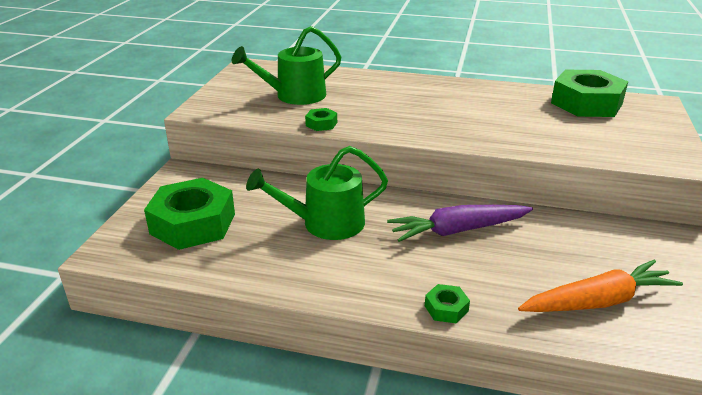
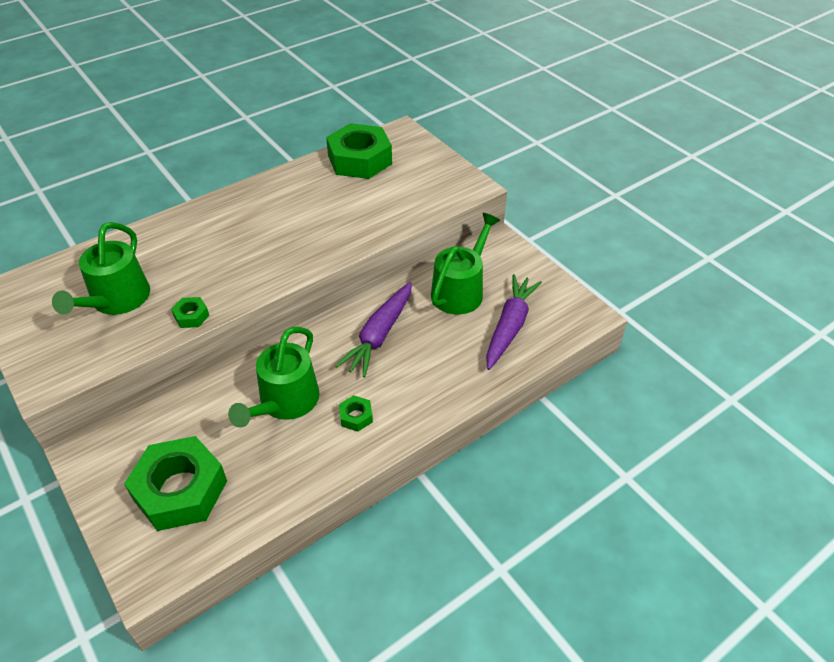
camera: 50 degrees left, 15 degrees up
(446, 308) = (443, 401): green nut -> green nut (356, 416)
(580, 246) = (460, 291): none -> green watering can
(598, 301) = (509, 326): orange carrot -> purple carrot

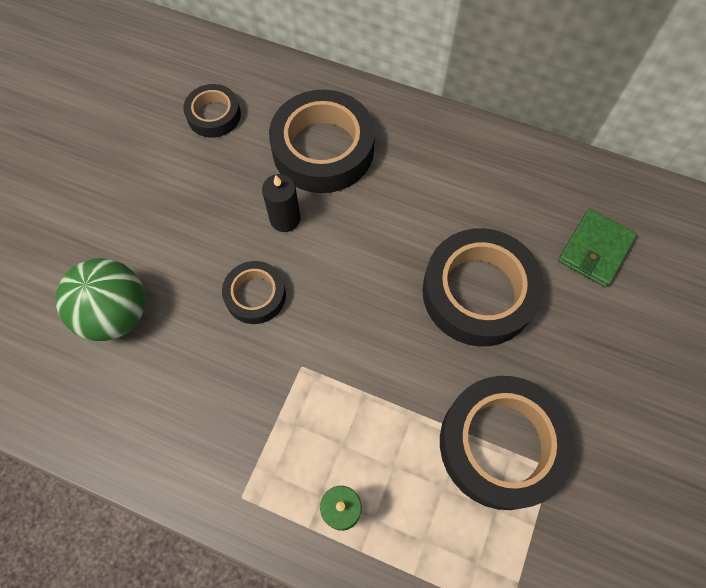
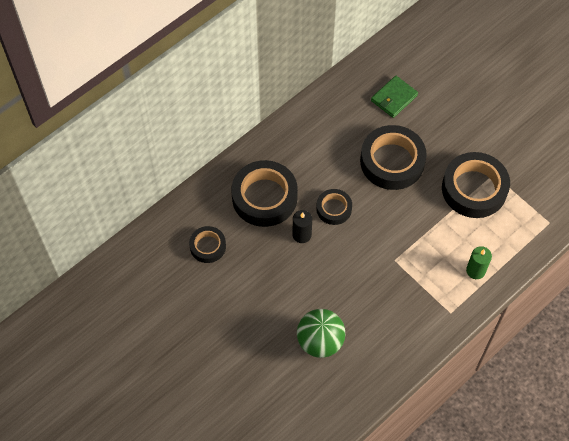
camera: 65 degrees left, 5 degrees down
(255, 295) = (342, 267): black tape -> black tape (334, 209)
(595, 250) = (394, 98): green wallet -> green wallet turned 75 degrees clockwise

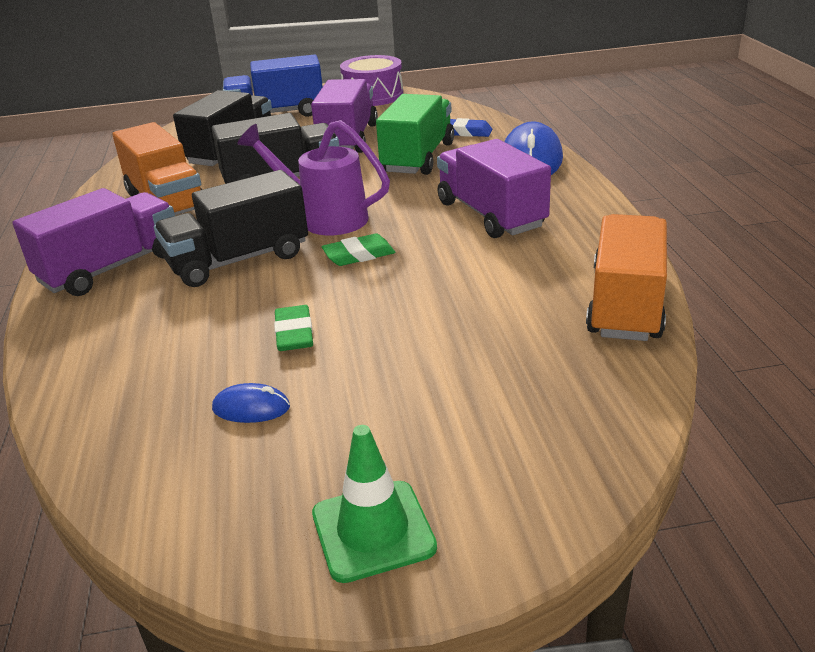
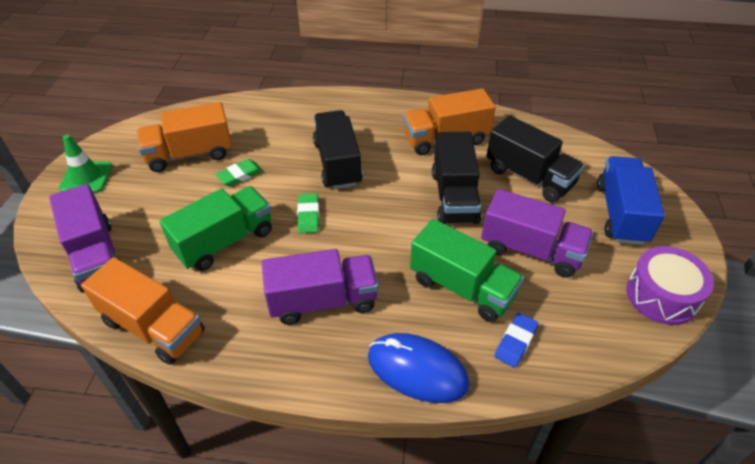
camera: 105 degrees right, 15 degrees up
(111, 268) = (361, 116): purple truck -> purple truck (96, 256)
(251, 408) = (190, 154): blue mouse -> orange truck
(294, 333) = (240, 175): green eraser -> green eraser turned 45 degrees counterclockwise
(324, 218) = (374, 208): purple watering can -> none
(445, 301) = (224, 241): none -> green truck

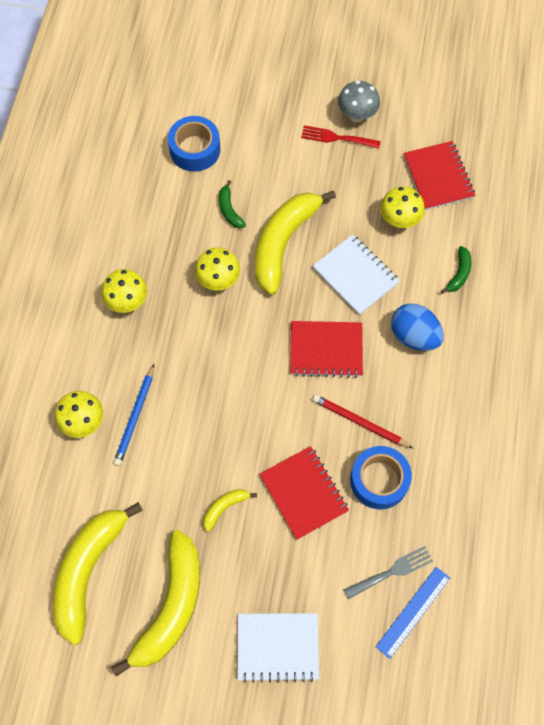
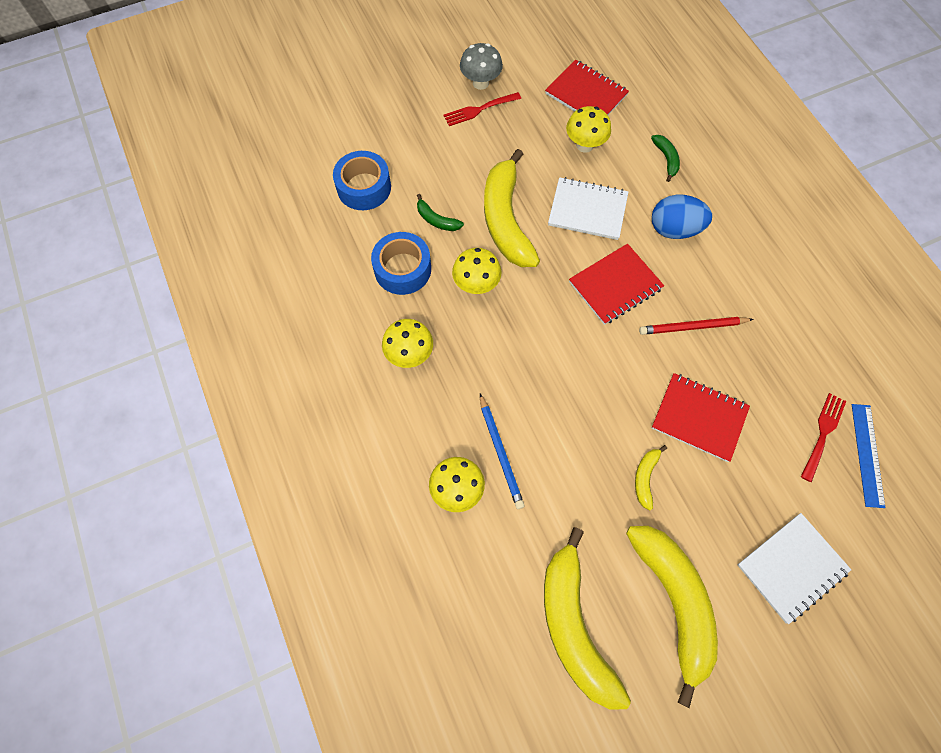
camera: 35 degrees left, 0 degrees up
(379, 480) = (748, 364): blue tape -> blue tape (402, 269)
(392, 571) = (823, 433): grey fork -> red fork

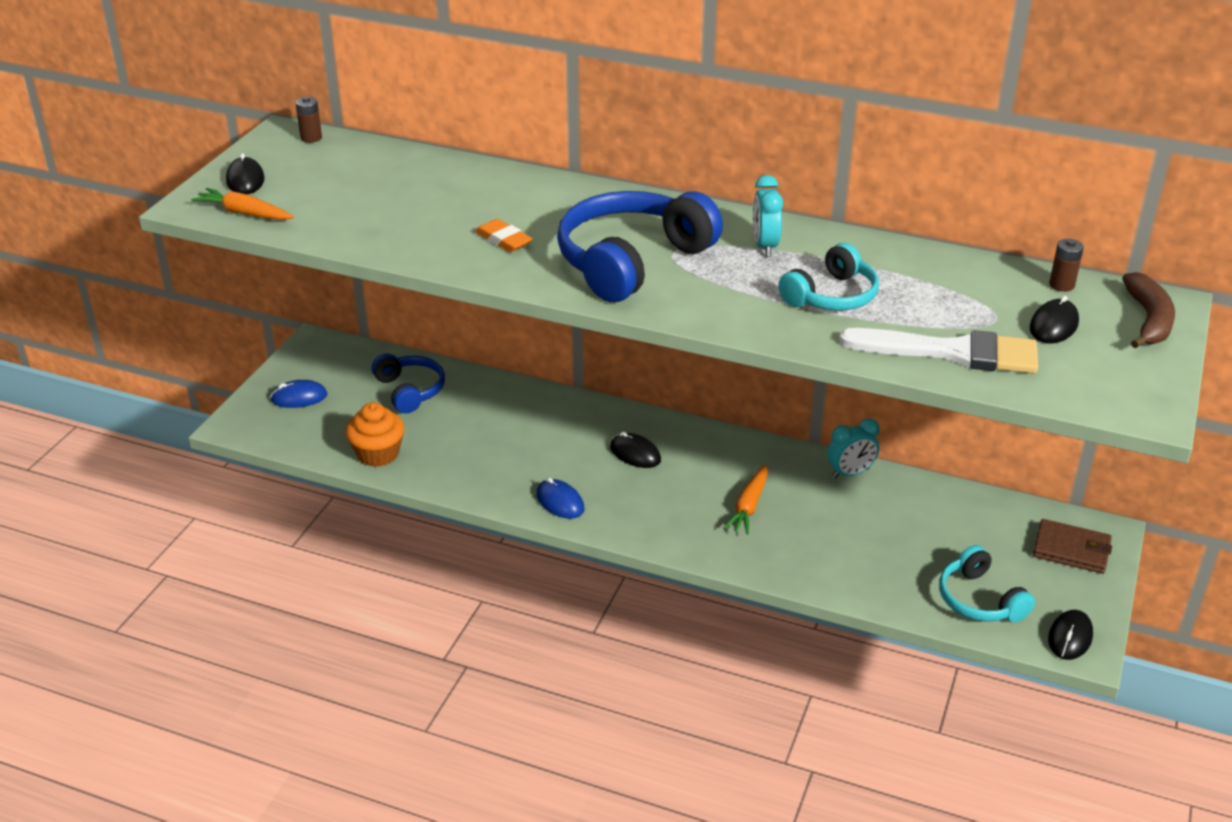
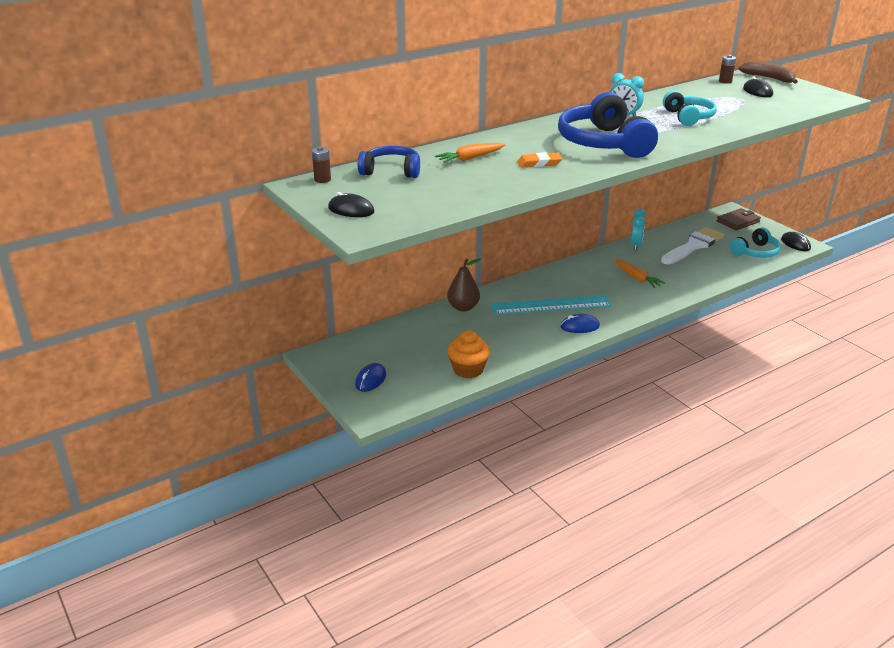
camera: 55 degrees left, 5 degrees down
(244, 213) = (399, 220): orange carrot -> orange carrot (470, 158)
(410, 390) = (415, 338): blue headphones -> blue headphones (391, 171)
(514, 396) = (463, 307): none -> brown pear
(590, 459) = (551, 305): none -> turquoise ruler
(635, 454) = (560, 291): black mouse -> none
(952, 352) = (762, 112): white brush -> white brush (693, 246)
(979, 600) = (755, 252): turquoise headphones -> turquoise headphones turned 45 degrees counterclockwise

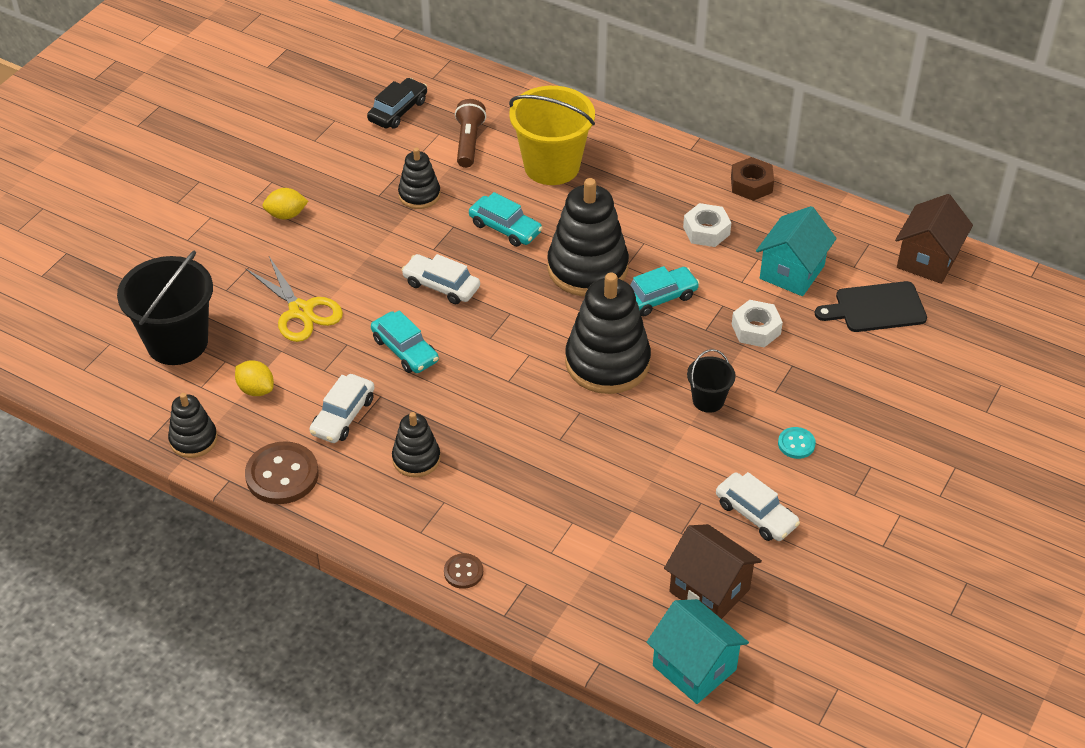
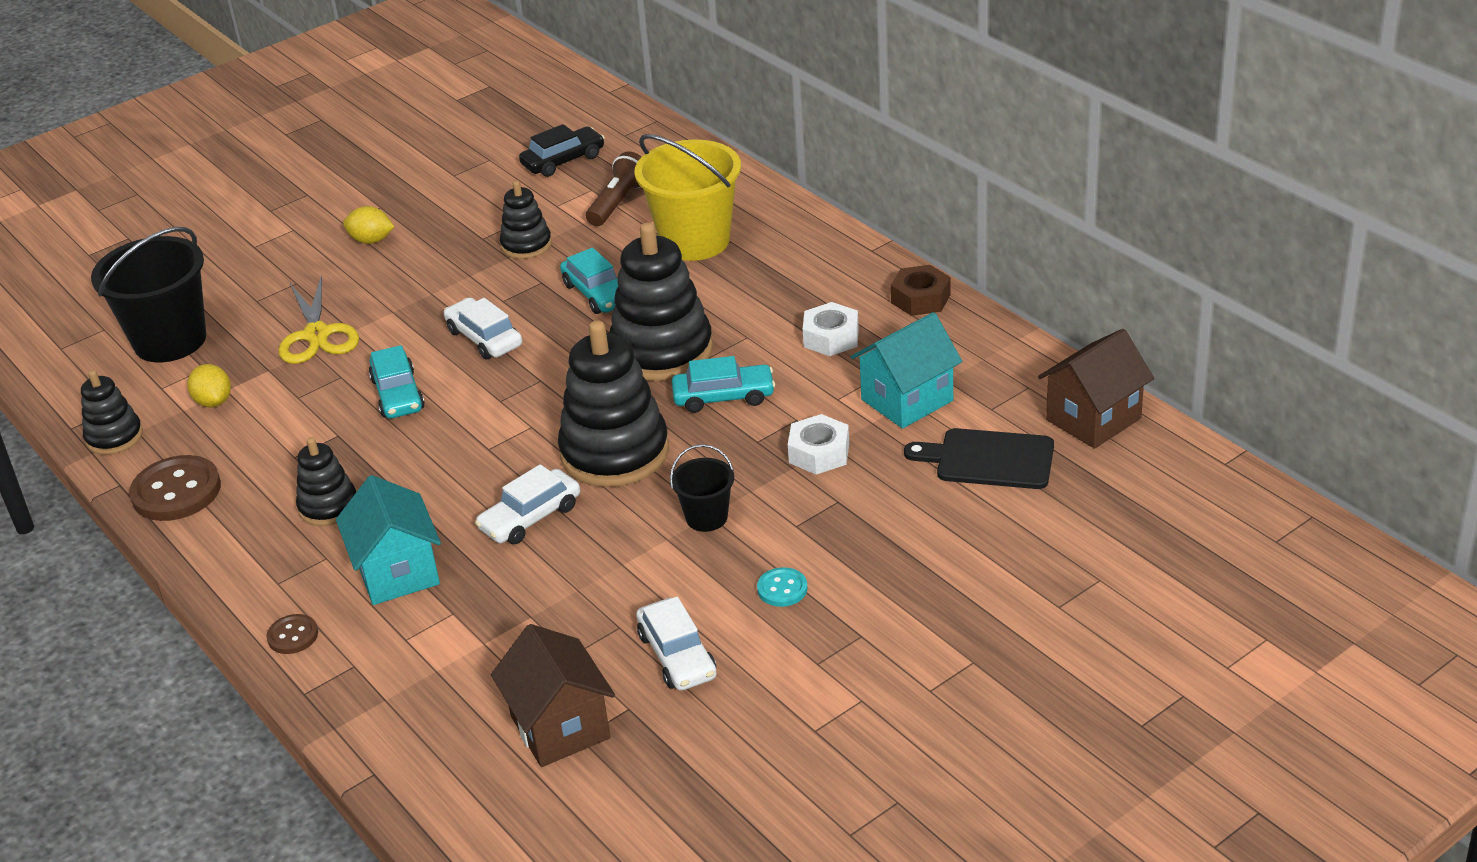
camera: 25 degrees right, 10 degrees down
(343, 416) = (283, 446): white car -> white car (530, 517)
(694, 667) = (480, 809): turquoise house -> turquoise house (397, 572)

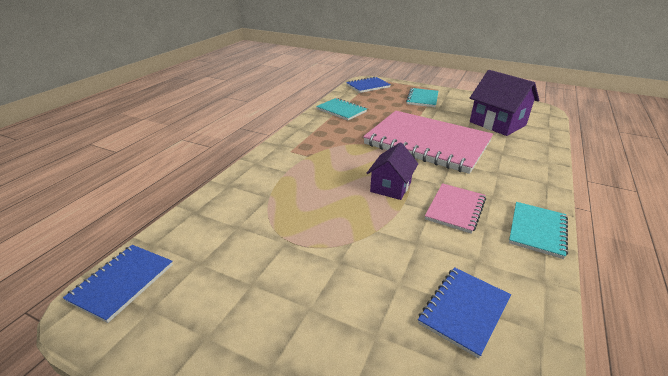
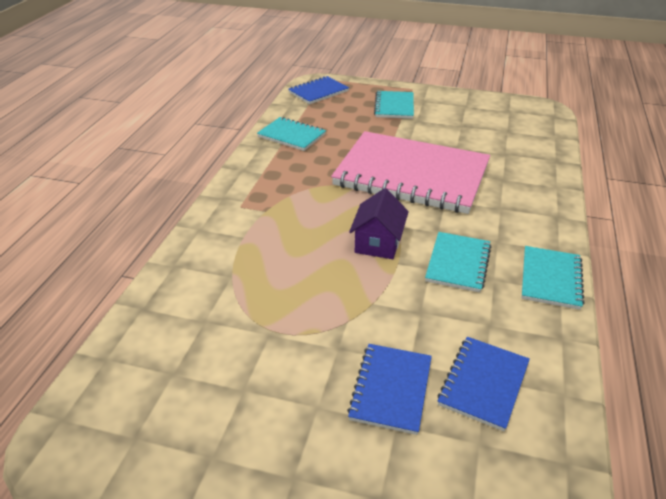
camera: 10 degrees left, 5 degrees up
(122, 283) = (88, 411): blue notebook -> blue notebook (391, 389)
(455, 209) = (458, 263): pink notebook -> turquoise notebook
(497, 123) = (493, 136): purple house -> none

(Task to complete)
Please reproduce the material above word for word, without its images.

(Exercise response)
camera: 50 degrees left, 15 degrees up
(446, 308) = (443, 401): green nut -> green nut (356, 416)
(580, 246) = (460, 291): none -> green watering can
(598, 301) = (509, 326): orange carrot -> purple carrot

camera: 65 degrees left, 5 degrees down
(255, 295) = (342, 267): black tape -> black tape (334, 209)
(595, 250) = (394, 98): green wallet -> green wallet turned 75 degrees clockwise

camera: 105 degrees right, 15 degrees up
(111, 268) = (361, 116): purple truck -> purple truck (96, 256)
(251, 408) = (190, 154): blue mouse -> orange truck
(294, 333) = (240, 175): green eraser -> green eraser turned 45 degrees counterclockwise
(324, 218) = (374, 208): purple watering can -> none
(445, 301) = (224, 241): none -> green truck

camera: 35 degrees left, 0 degrees up
(379, 480) = (748, 364): blue tape -> blue tape (402, 269)
(392, 571) = (823, 433): grey fork -> red fork

camera: 55 degrees left, 5 degrees down
(244, 213) = (399, 220): orange carrot -> orange carrot (470, 158)
(410, 390) = (415, 338): blue headphones -> blue headphones (391, 171)
(514, 396) = (463, 307): none -> brown pear
(590, 459) = (551, 305): none -> turquoise ruler
(635, 454) = (560, 291): black mouse -> none
(952, 352) = (762, 112): white brush -> white brush (693, 246)
(979, 600) = (755, 252): turquoise headphones -> turquoise headphones turned 45 degrees counterclockwise

camera: 25 degrees right, 10 degrees down
(343, 416) = (283, 446): white car -> white car (530, 517)
(694, 667) = (480, 809): turquoise house -> turquoise house (397, 572)

camera: 10 degrees left, 5 degrees up
(122, 283) = (88, 411): blue notebook -> blue notebook (391, 389)
(455, 209) = (458, 263): pink notebook -> turquoise notebook
(497, 123) = (493, 136): purple house -> none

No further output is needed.